----- INPUT MATERIAL

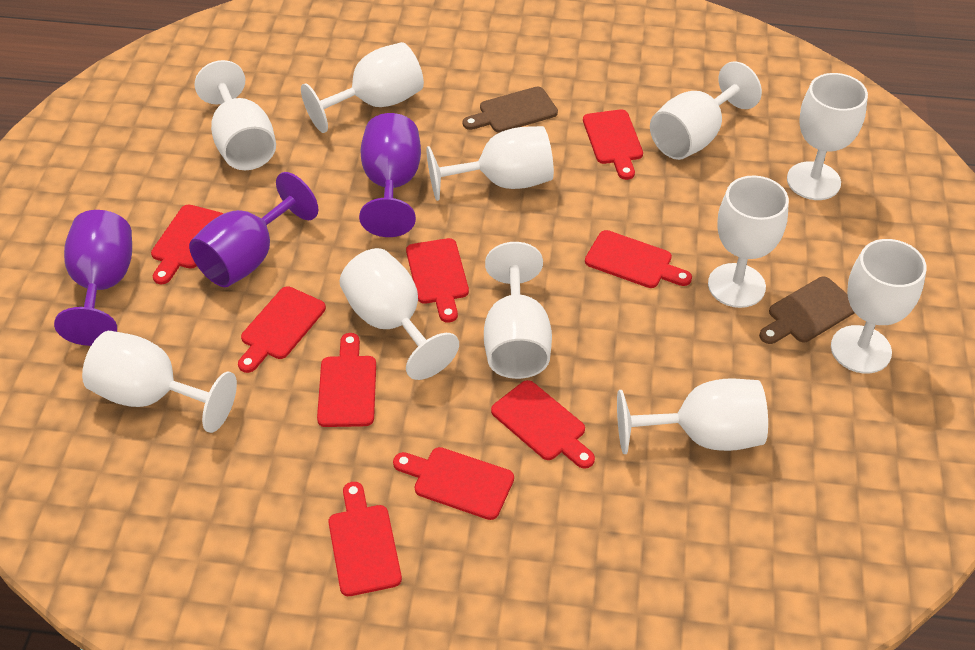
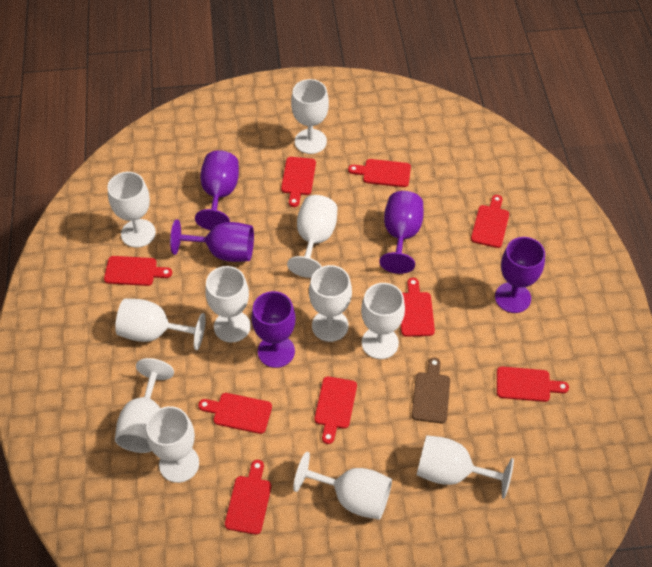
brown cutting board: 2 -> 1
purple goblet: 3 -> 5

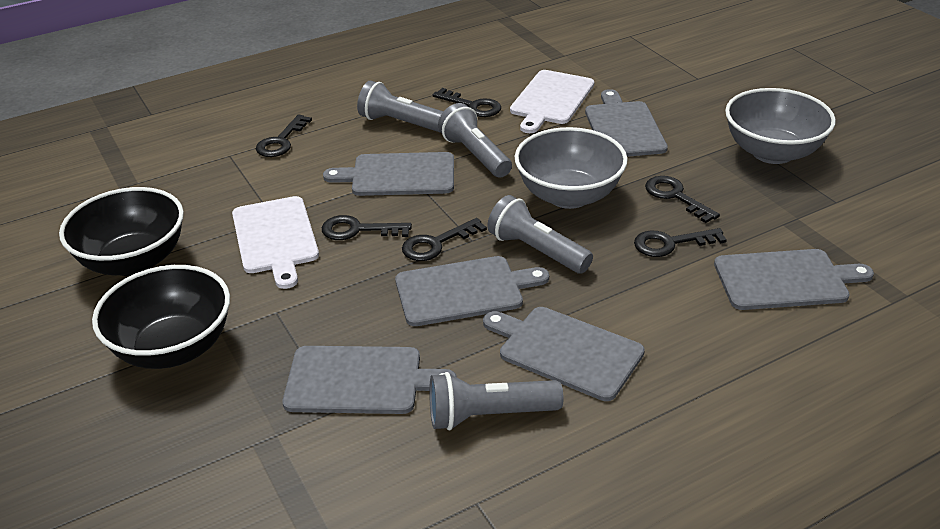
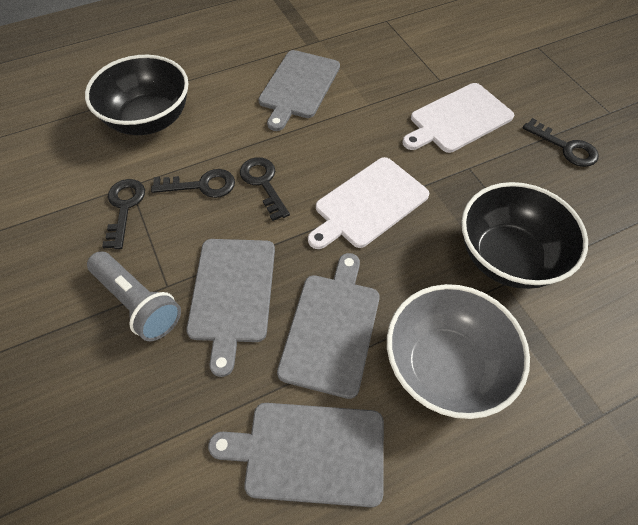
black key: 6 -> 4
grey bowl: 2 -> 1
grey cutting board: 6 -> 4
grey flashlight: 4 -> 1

----------

PROBLEM TO WORK ON: Restate each entry word for word; pictures stay out of the copy.

OUTPUT FOR THIS EXERCISE:
brown cutting board: 2 -> 1
purple goblet: 3 -> 5

black key: 6 -> 4
grey bowl: 2 -> 1
grey cutting board: 6 -> 4
grey flashlight: 4 -> 1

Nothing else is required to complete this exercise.